• _Problem_
Give a bare count of the lines with "PIXELS" in the material below.

------------------------

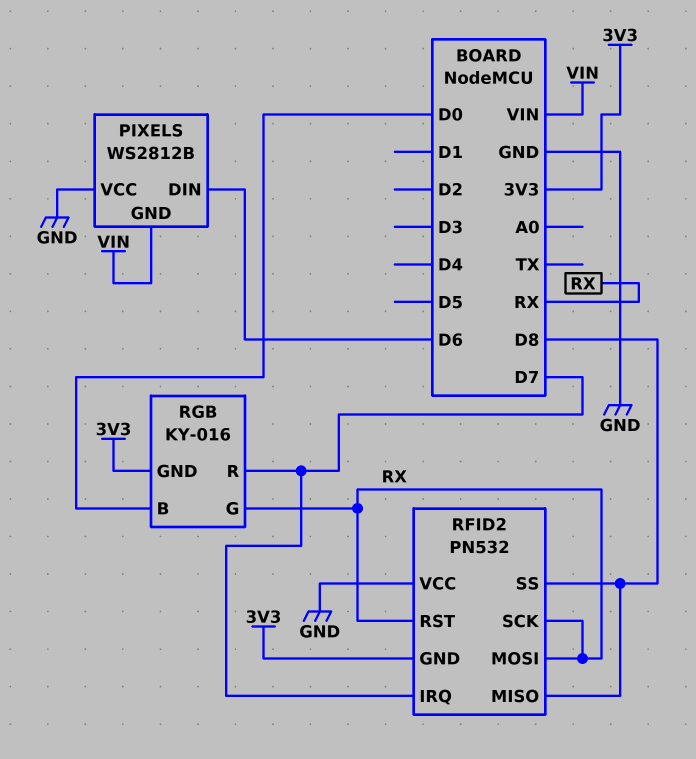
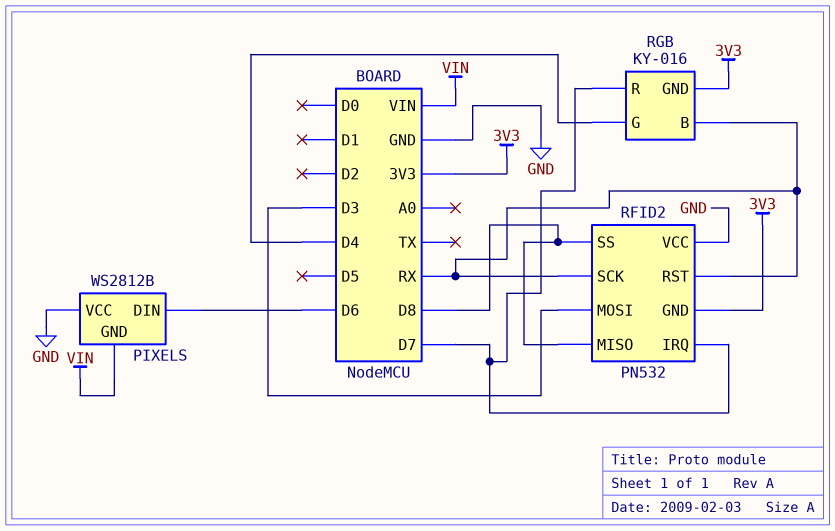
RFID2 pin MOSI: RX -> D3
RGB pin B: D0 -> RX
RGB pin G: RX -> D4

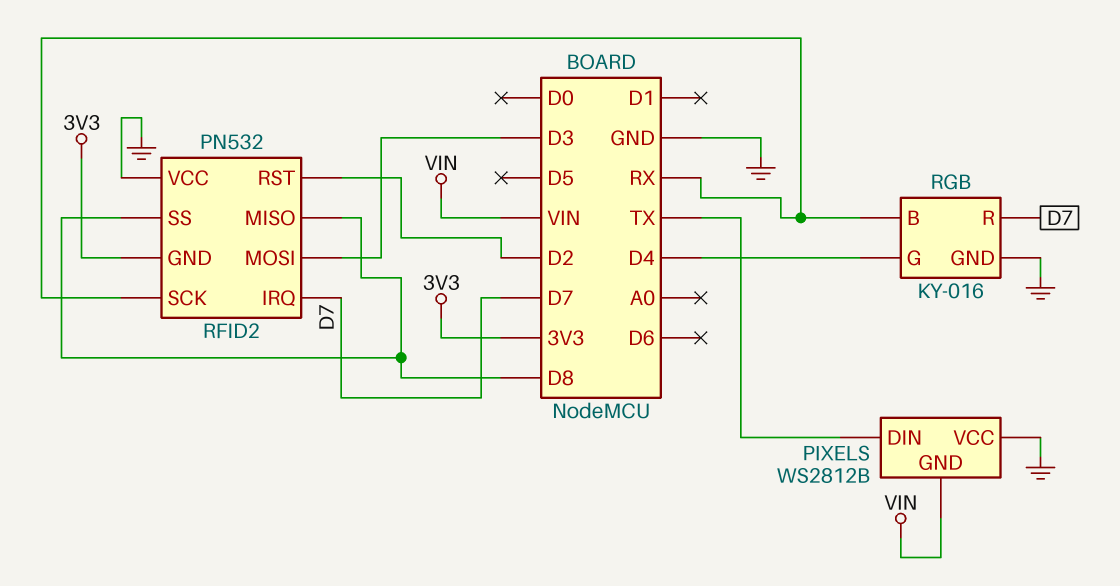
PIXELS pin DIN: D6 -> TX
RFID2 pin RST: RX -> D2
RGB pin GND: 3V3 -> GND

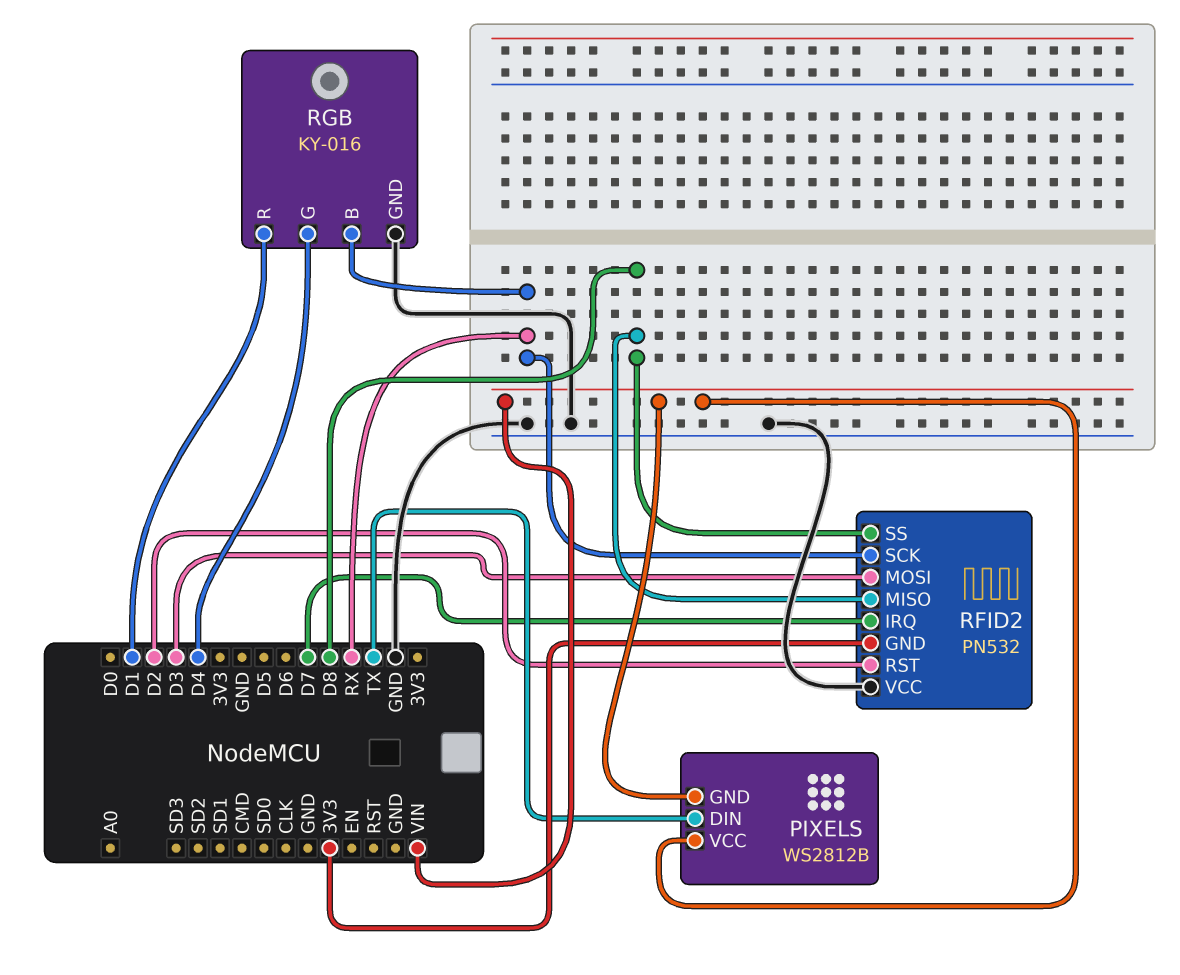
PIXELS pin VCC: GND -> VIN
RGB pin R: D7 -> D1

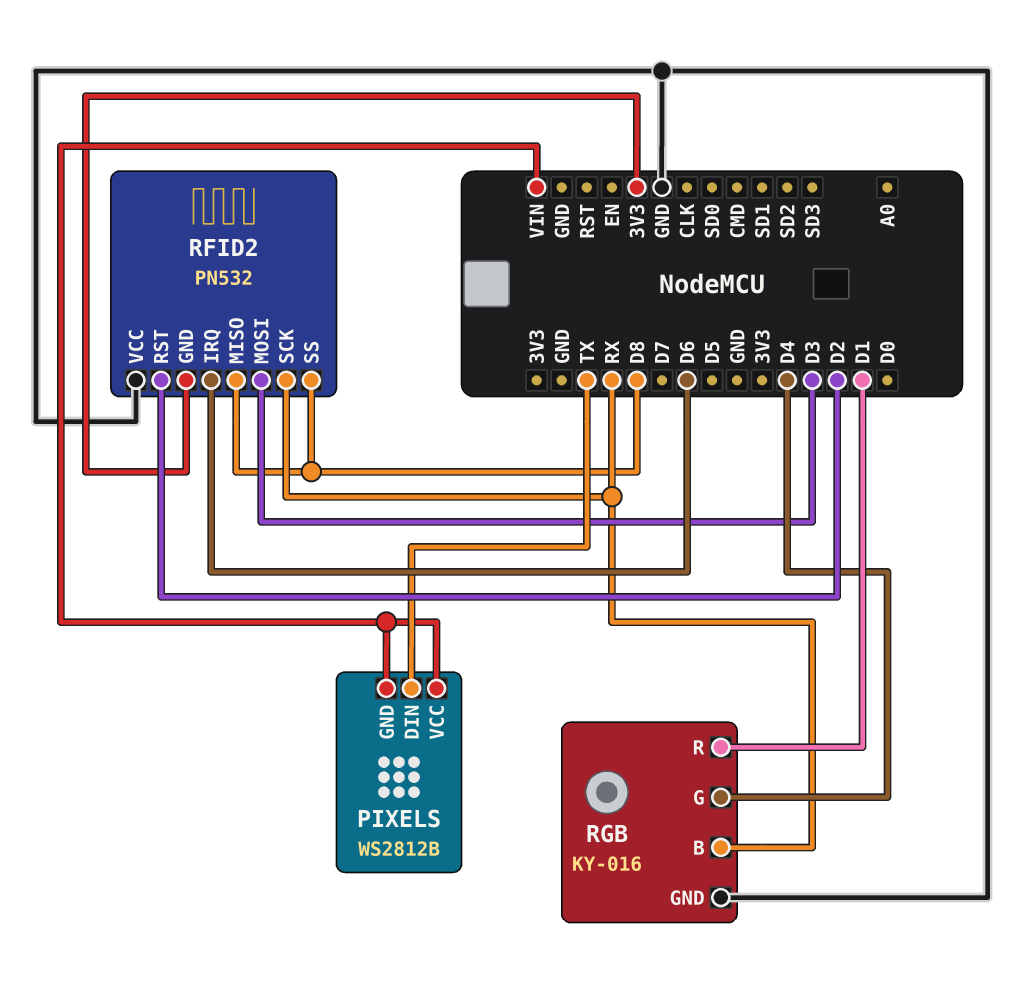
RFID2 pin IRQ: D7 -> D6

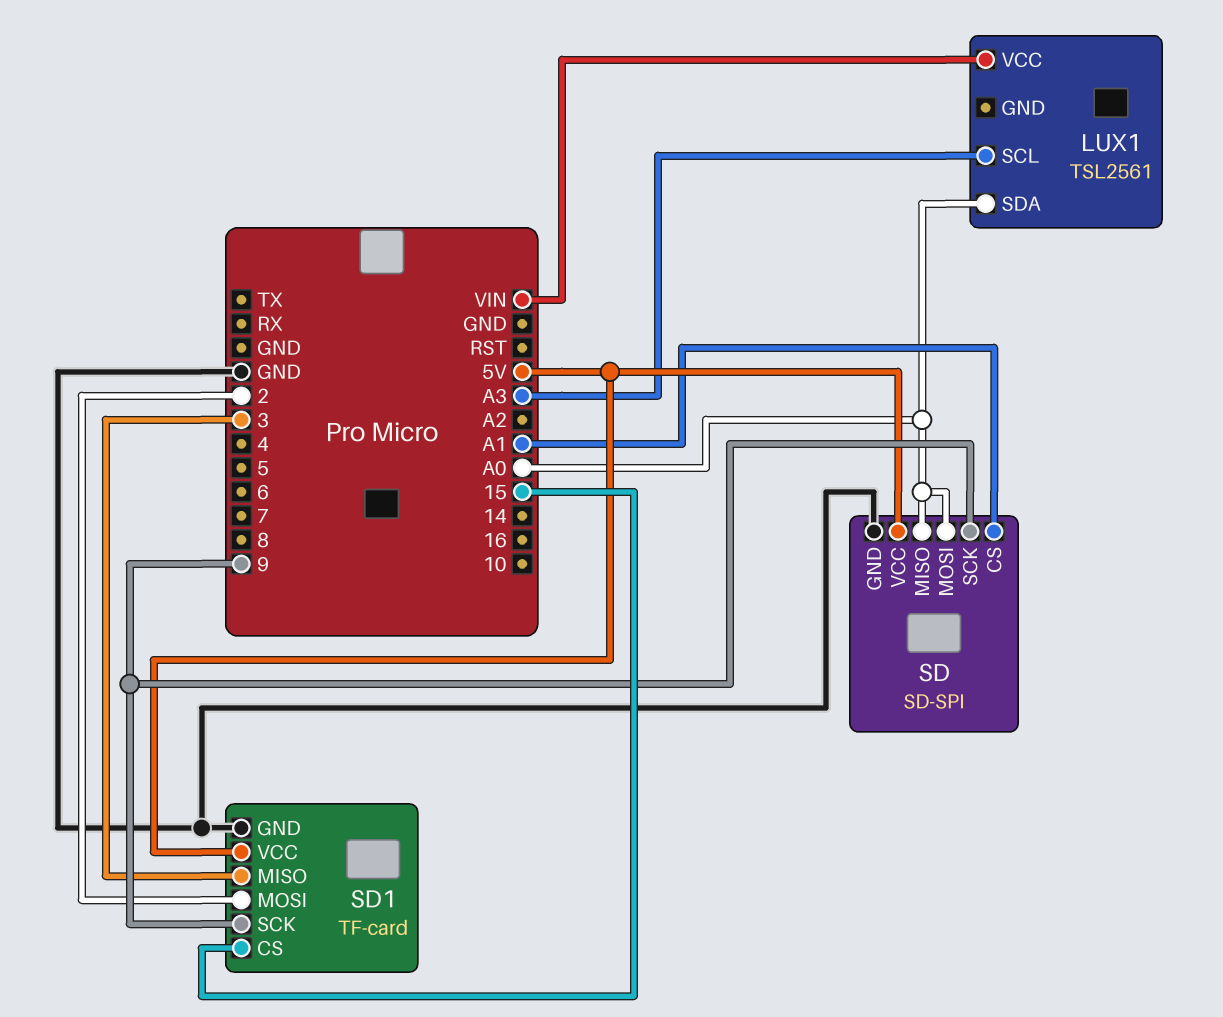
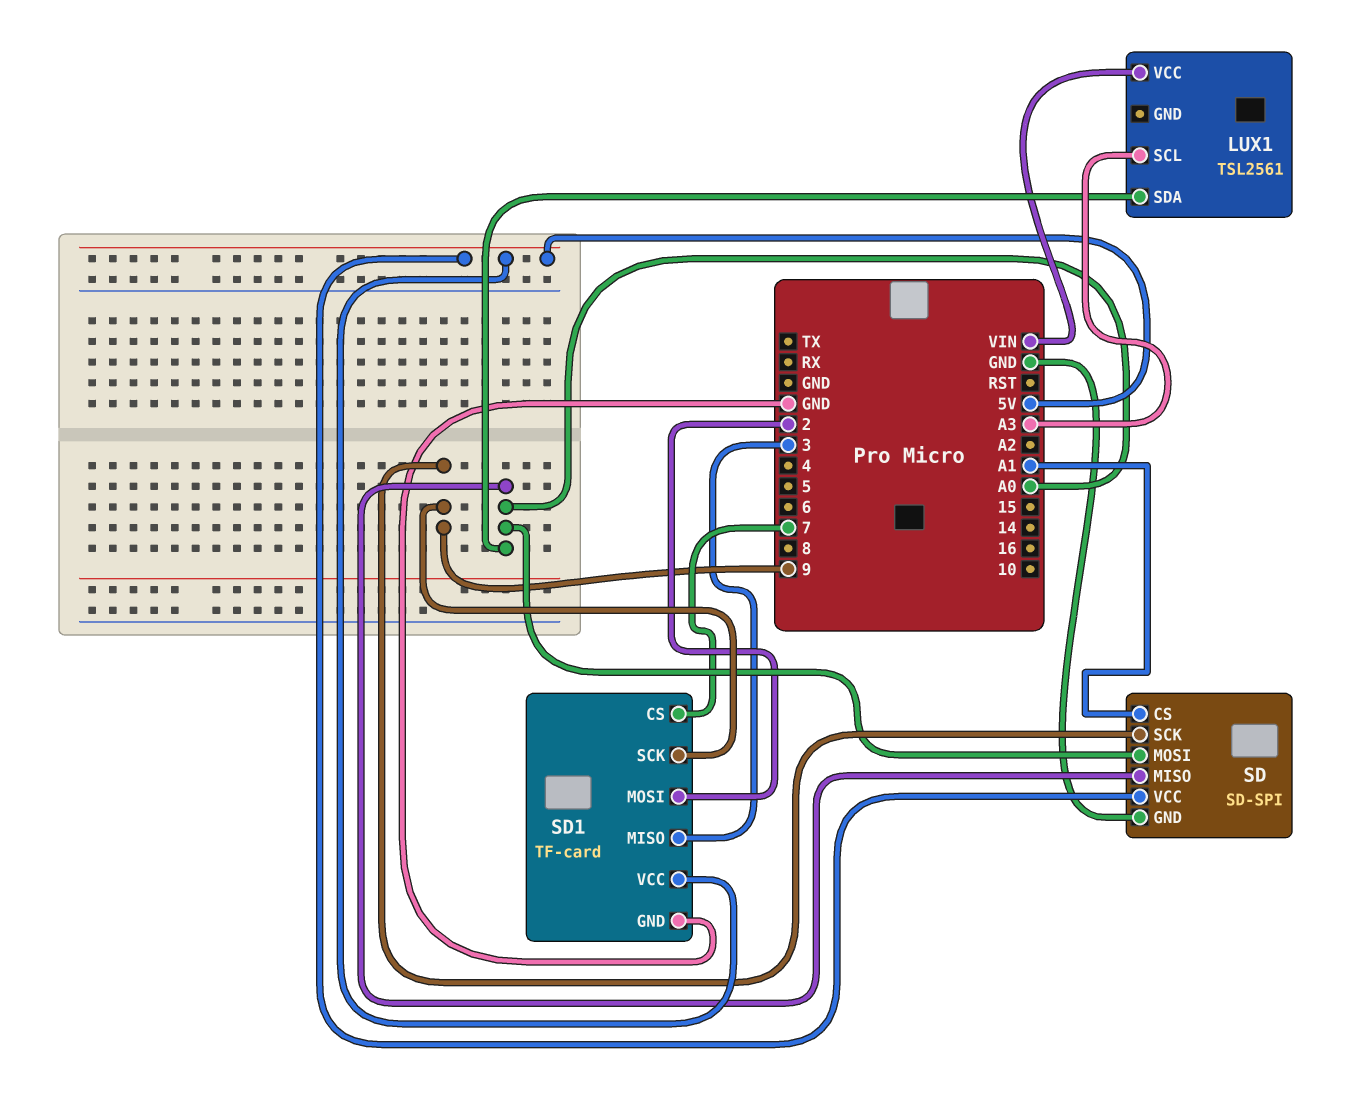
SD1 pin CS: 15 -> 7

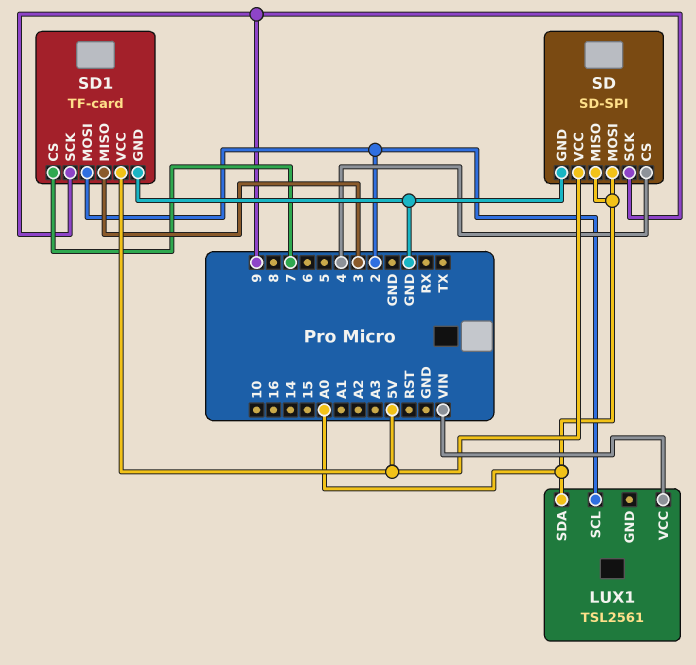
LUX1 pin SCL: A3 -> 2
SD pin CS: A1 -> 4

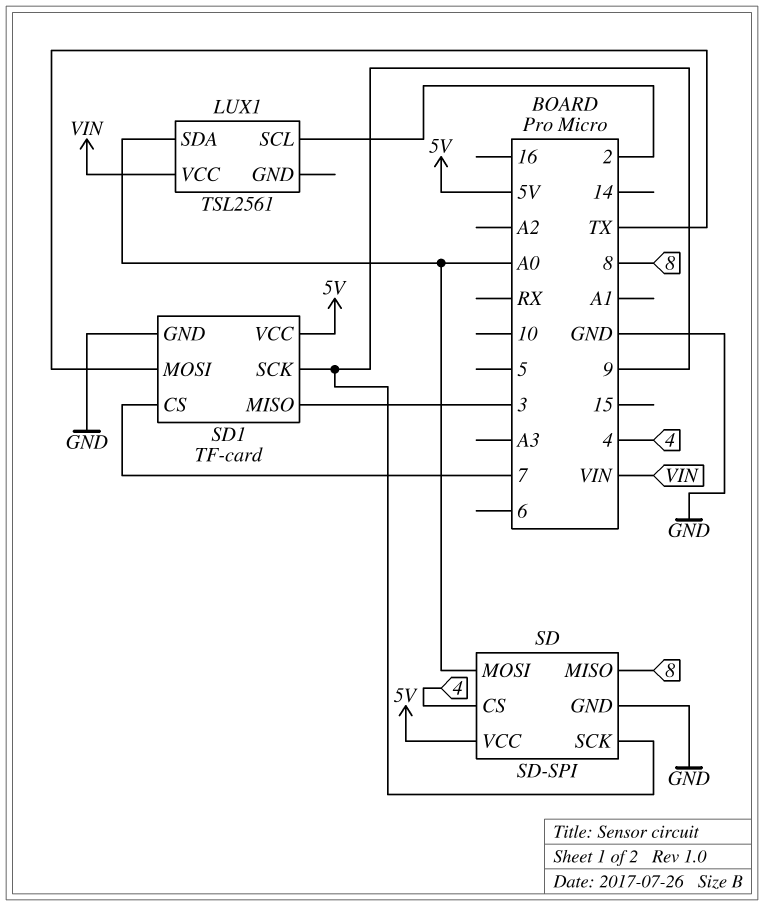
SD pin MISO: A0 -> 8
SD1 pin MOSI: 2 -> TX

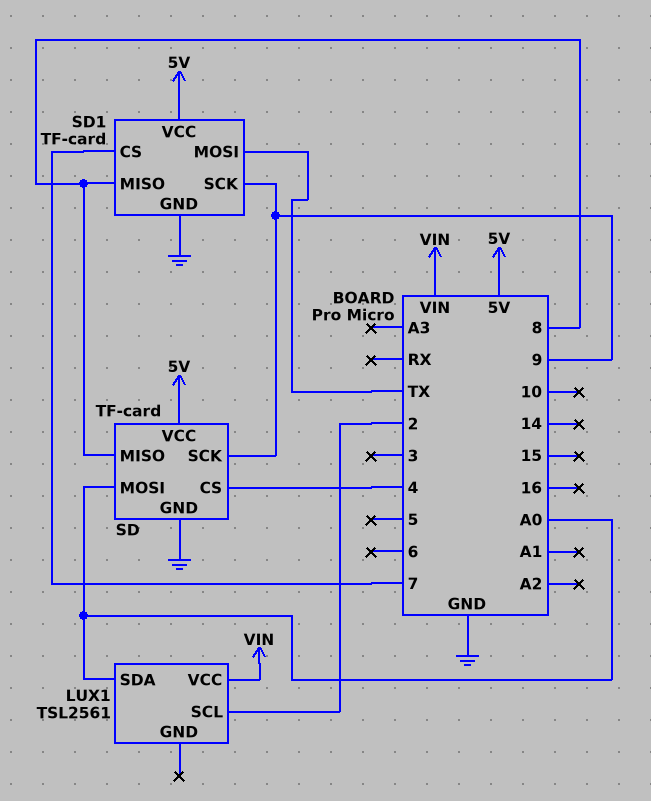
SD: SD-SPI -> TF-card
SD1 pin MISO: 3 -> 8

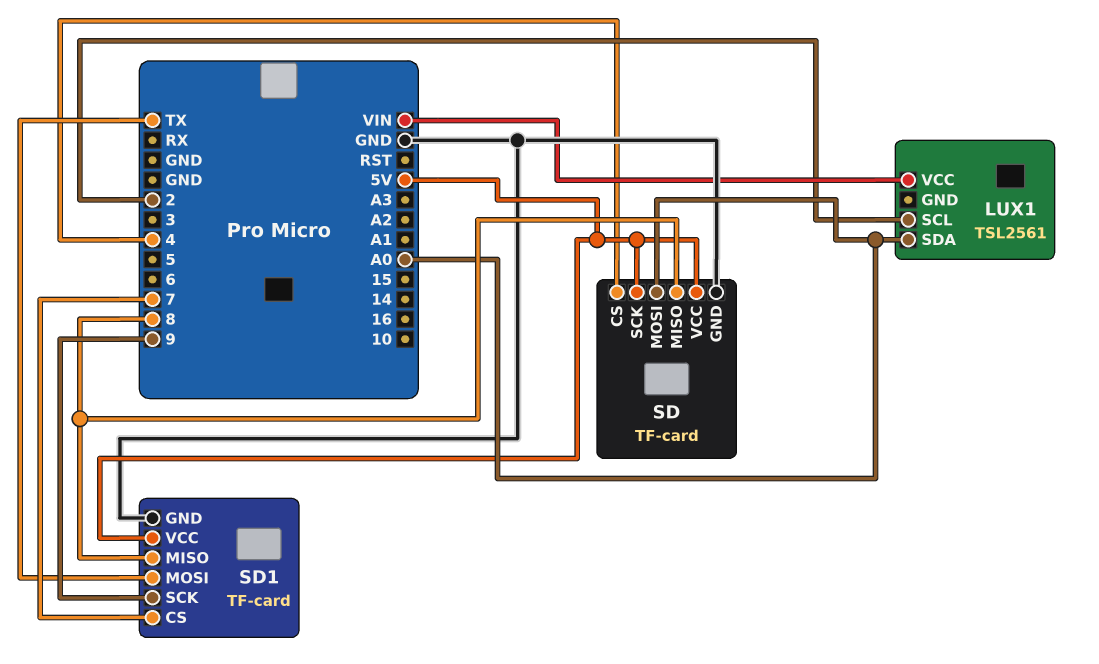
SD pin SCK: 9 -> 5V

------------------------

• _Answer box_
2